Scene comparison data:
* * * * *

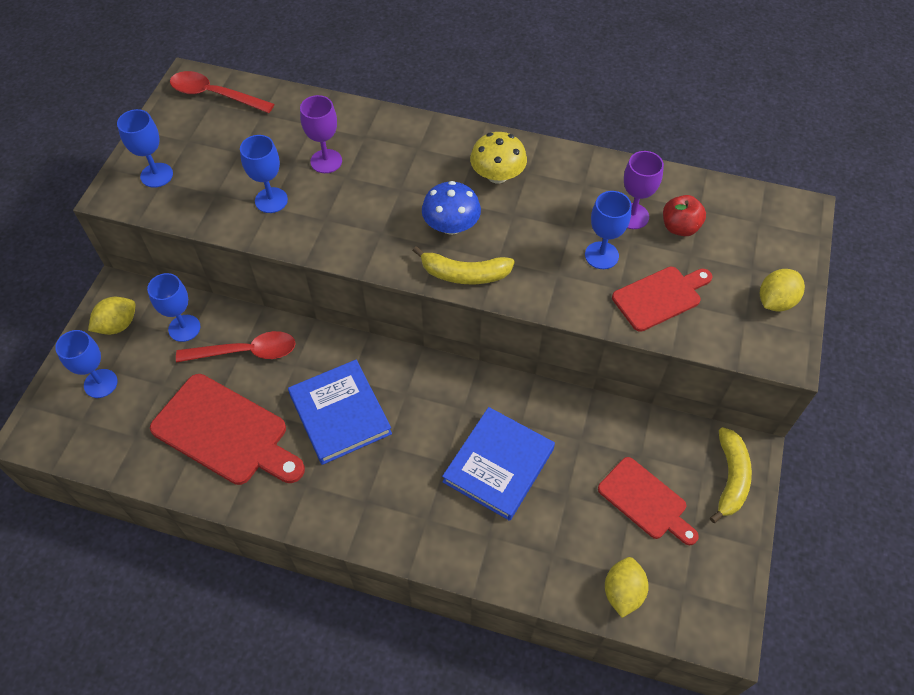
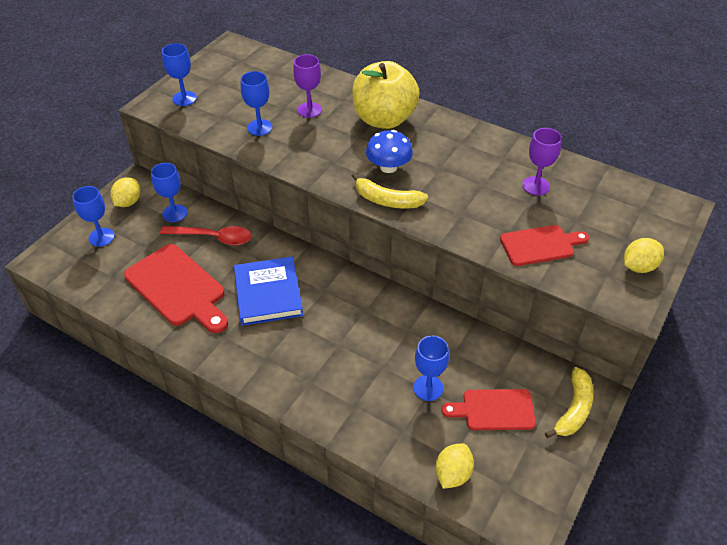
camera: 15 degrees right, 10 degrees down
(118, 325) = (128, 202): yellow lemon -> yellow lemon turned 45 degrees counterclockwise
(214, 95) = (244, 56): red spoon -> none
(424, 157) = (384, 119): none -> yellow apple
(497, 175) = (436, 140): yellow mushroom -> none
(498, 465) = (380, 356): blue book -> none
(601, 255) = (501, 208): blue goblet -> blue goblet (428, 388)
(645, 501) = (494, 410): red cutting board -> red cutting board turned 120 degrees clockwise
(679, 227) = (573, 200): red apple -> none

* * * * *

WHAT IS BEING ASKED
Nothing but an exact repeat of the records, pictures excluded, belongs in the answer.

RESPONSE
camera: 15 degrees right, 10 degrees down
(118, 325) = (128, 202): yellow lemon -> yellow lemon turned 45 degrees counterclockwise
(214, 95) = (244, 56): red spoon -> none
(424, 157) = (384, 119): none -> yellow apple
(497, 175) = (436, 140): yellow mushroom -> none
(498, 465) = (380, 356): blue book -> none
(601, 255) = (501, 208): blue goblet -> blue goblet (428, 388)
(645, 501) = (494, 410): red cutting board -> red cutting board turned 120 degrees clockwise
(679, 227) = (573, 200): red apple -> none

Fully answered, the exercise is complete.